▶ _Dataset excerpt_

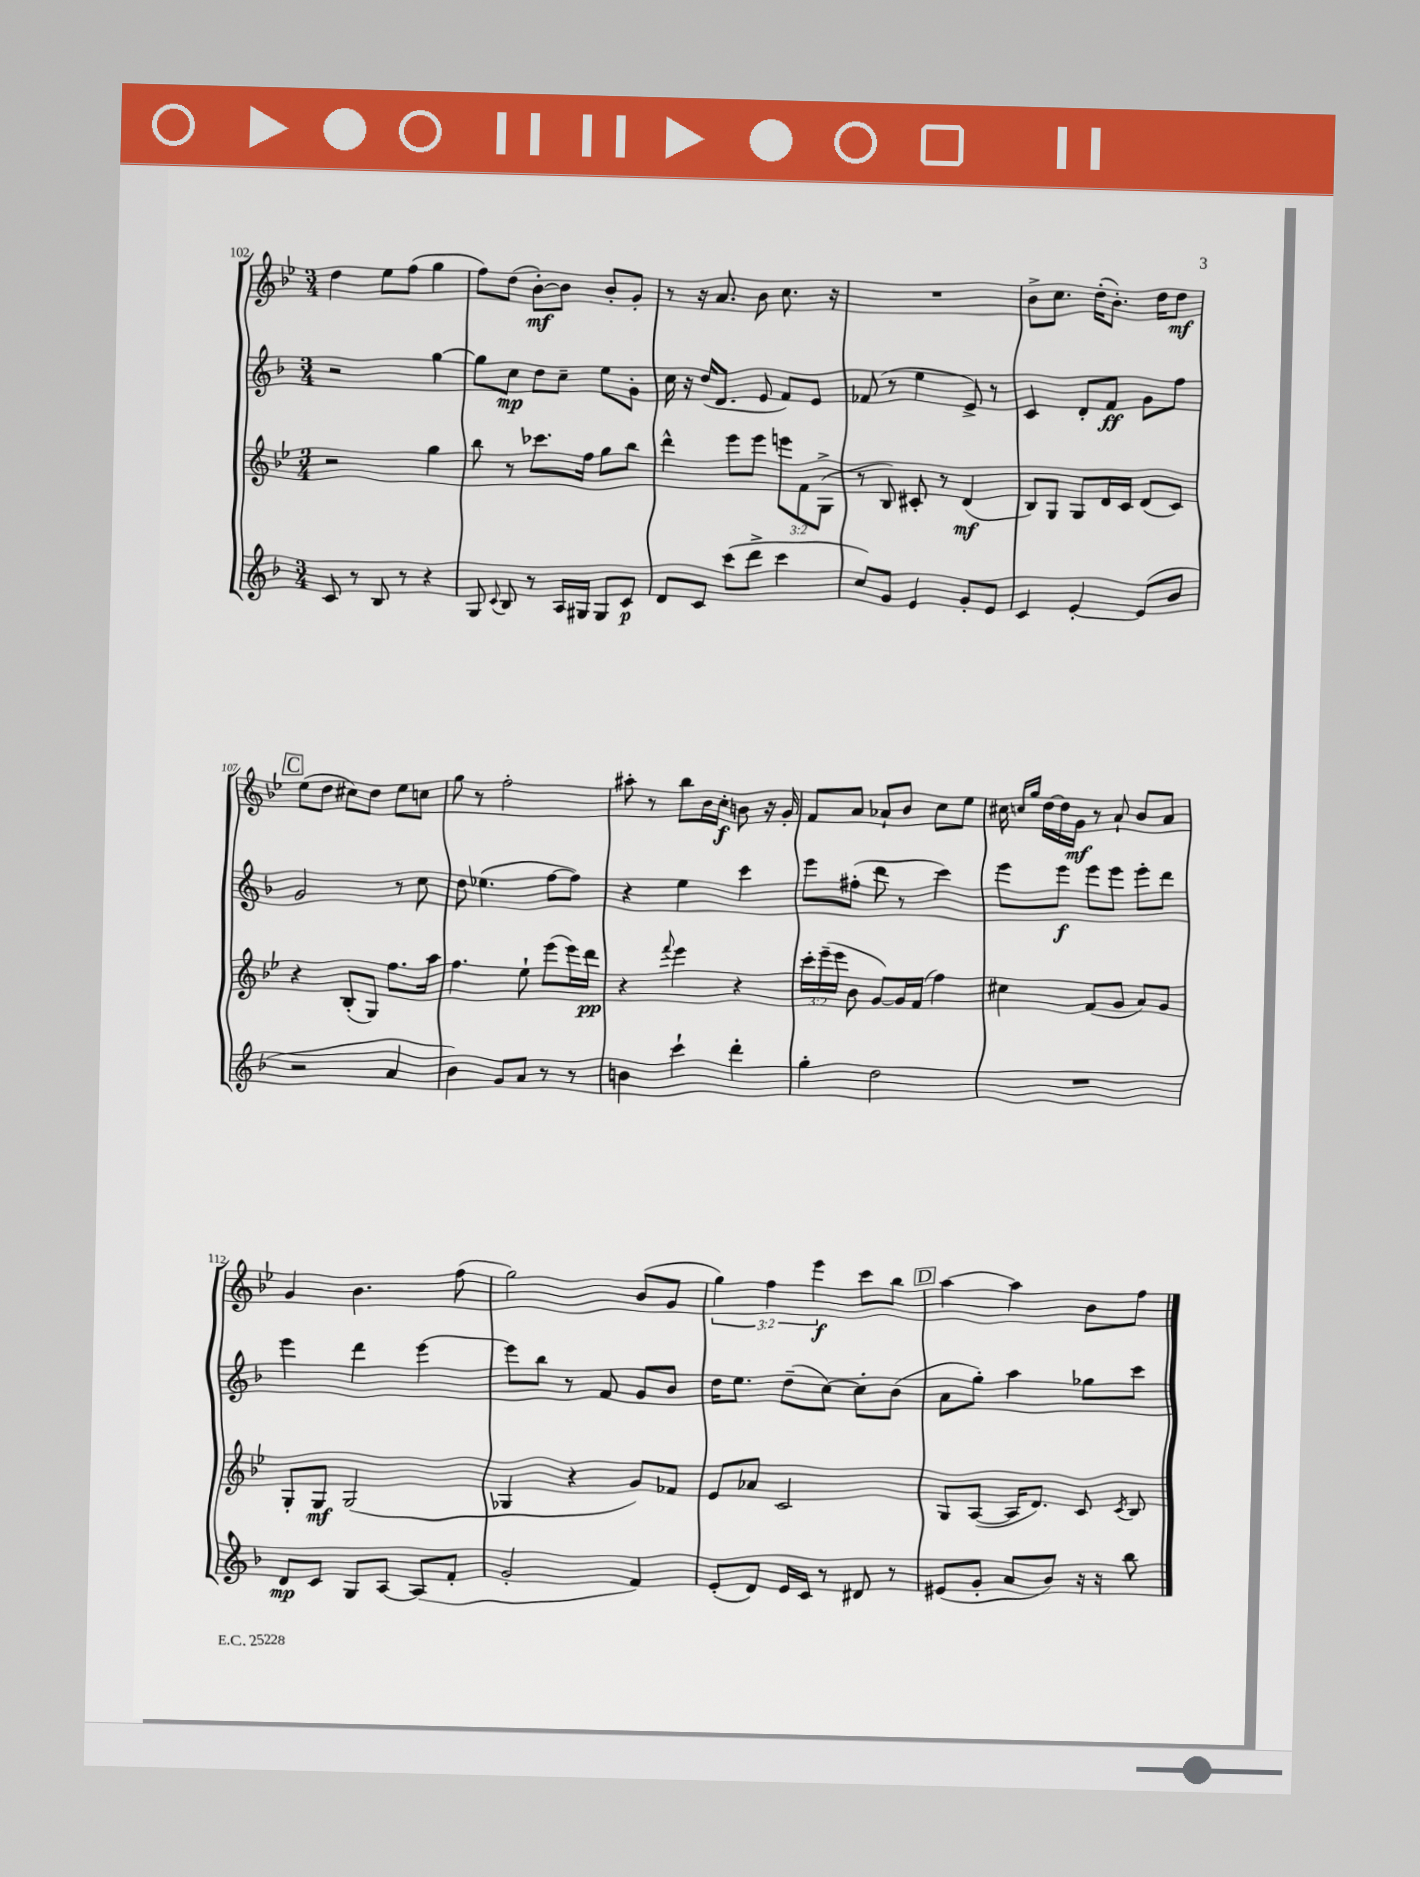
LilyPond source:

<<
\new StaffGroup <<
\new Staff = "s0" {
    \clef treble \key bes \major \numericTimeSignature \time 3/4 \override Staff.TupletNumber.text = #tuplet-number::calc-fraction-text
    \autoBeamOff d''4 ees''8[ f''8]( g''4 |
    f''8[) d''8]( bes'8[~-.\mf) bes'8] bes'8[-. g'8]-. |
    r8 r16 a'8. bes'8 c''8. r16 |
    R2. |
    bes'8[-> c''8.] d''16[-.( bes'8.]-.) d''16[ d''8]\mf |
    \mark \markup { \box "C" } ees''8[( d''8] cis''8[) d''8] ees''8[ c''8] |
    g''8 r8 f''2-. |
    ais''8-. r8 bes''8[ bes'16 c''16]-.\f b'8 r16 g'16-. |
    f'8[ a'8] aes'8[-! bes'8] c''8[ ees''8] |
    cis''16 \grace { c''16[ g''16] } d''16[~ d''16 g'16]\mf r8 a'8-! bes'8[ a'8] |
    g'4 bes'4. f''8( |
    g''2) bes'8[( g'8] |
    \tuplet 3/2 { g''4) f''4 ees'''4\f } c'''8[ bes''8] |
    \mark \markup { \box "D" } a''4~ a''4 bes'8[ f''8] \bar "|." |
}
\new Staff = "s1" {
    \clef treble \key f \major \numericTimeSignature \time 3/4
    \autoBeamOff r2 g''4~ |
    g''8[ c''8]\mp d''8[ c''8]-- e''8[ g'8]-. |
    c''16 r16 d''16[( d'8.] e'8 f'8[) e'8] |
    fes'8( r8 e''4 e'8->) r8 |
    c'4 d'8[-. f'8]\ff g'8[ f''8] |
    \mark \markup { \box "C" } g'2 r8 c''8 |
    d''8 ees''4.( f''8[~ f''8]) |
    r4 e''4 c'''4 |
    e'''8[ fis''8]-.( d'''8 r8 c'''4) |
    e'''8[ e'''8]\f e'''8[ e'''8] e'''8[-. d'''8] |
    e'''4 d'''4 e'''4~ |
    e'''8[ bes''8] r8 f'8 g'8[ bes'8] |
    d''16[ e''8.] d''8[--( c''8]~) c''8[-. bes'8]( |
    \mark \markup { \box "D" } a'8[ g''8]-.) a''4 ges''8[ c'''8] \bar "|." |
}
\new Staff = "s2" {
    \clef treble \key bes \major \numericTimeSignature \time 3/4 \override Staff.TupletNumber.text = #tuplet-number::calc-fraction-text
    \autoBeamOff r2 g''4 |
    bes''8 r8 ces'''8.[ f''16] g''8[ bes''8] |
    d'''4-^ ees'''8[ ees'''8] \tuplet 3/2 { e'''8[ f'8 g8]->( } |
    r8 bes8) cis'8-. r8 d'4\mf( |
    bes8[) g8] g8[ d'16 c'16] d'8[( c'8]) |
    \mark \markup { \box "C" } r4 bes8[-.( g8]) f''8.[ a''16] |
    f''4. ees''8-! ees'''8[( ees'''16) d'''16]\pp |
    r4 \appoggiatura { f'''8 } ees'''4 r4 |
    \tuplet 3/2 { c'''16[-. ees'''16--( ees'''16] } bes'8 g'8[~) g'16 f'16]( f''4) |
    cis''4 f'8[( g'8] a'8[) g'8] |
    g8[-. g8]\mf g2( |
    ges4 r4 g'8[) fes'8] |
    ees'8[ aes'8] c'2 |
    \mark \markup { \box "D" } g8[ a8]~( a16[ d'8.]) c'8 \acciaccatura { c'8 } bes8 \bar "|." |
}
\new Staff = "s3" {
    \clef treble \key f \major \numericTimeSignature \time 3/4
    \autoBeamOff c'8 r8 bes8 r8 r4 |
    g8 \appoggiatura { c'8 } bes8 r8 a16[ gis16] gis8[ c'8]\p |
    d'8[ c'8] c'''8[( d'''8]-> c'''4 |
    c''8[) g'8] e'4 g'8[-. e'8] |
    c'4 e'4~-. e'8[( bes'8] |
    \mark \markup { \box "C" } r2 a'4 |
    bes'4) g'8[ a'8] r8 r8 |
    b'4 c'''4-! d'''4-. |
    g''4-. d''2 |
    R2. |
    d'8[\mp c'8] g8[ a8]~ a8[( f'8]-. |
    g'2-. f'4) |
    e'8[-.( d'8]) e'16[ c'16] r8 dis'8 r8 |
    \mark \markup { \box "D" } eis'8[( g'8]-. a'8[ bes'8]) r16 r16 bes''8 \bar "|." |
}
>>
>>
\layout { \context { \Score currentBarNumber = #102 } }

▶ _Problem requirements_
Report how many lines of the records contain the string "appoggiatura". Give only the number.

▶ _Task result_
2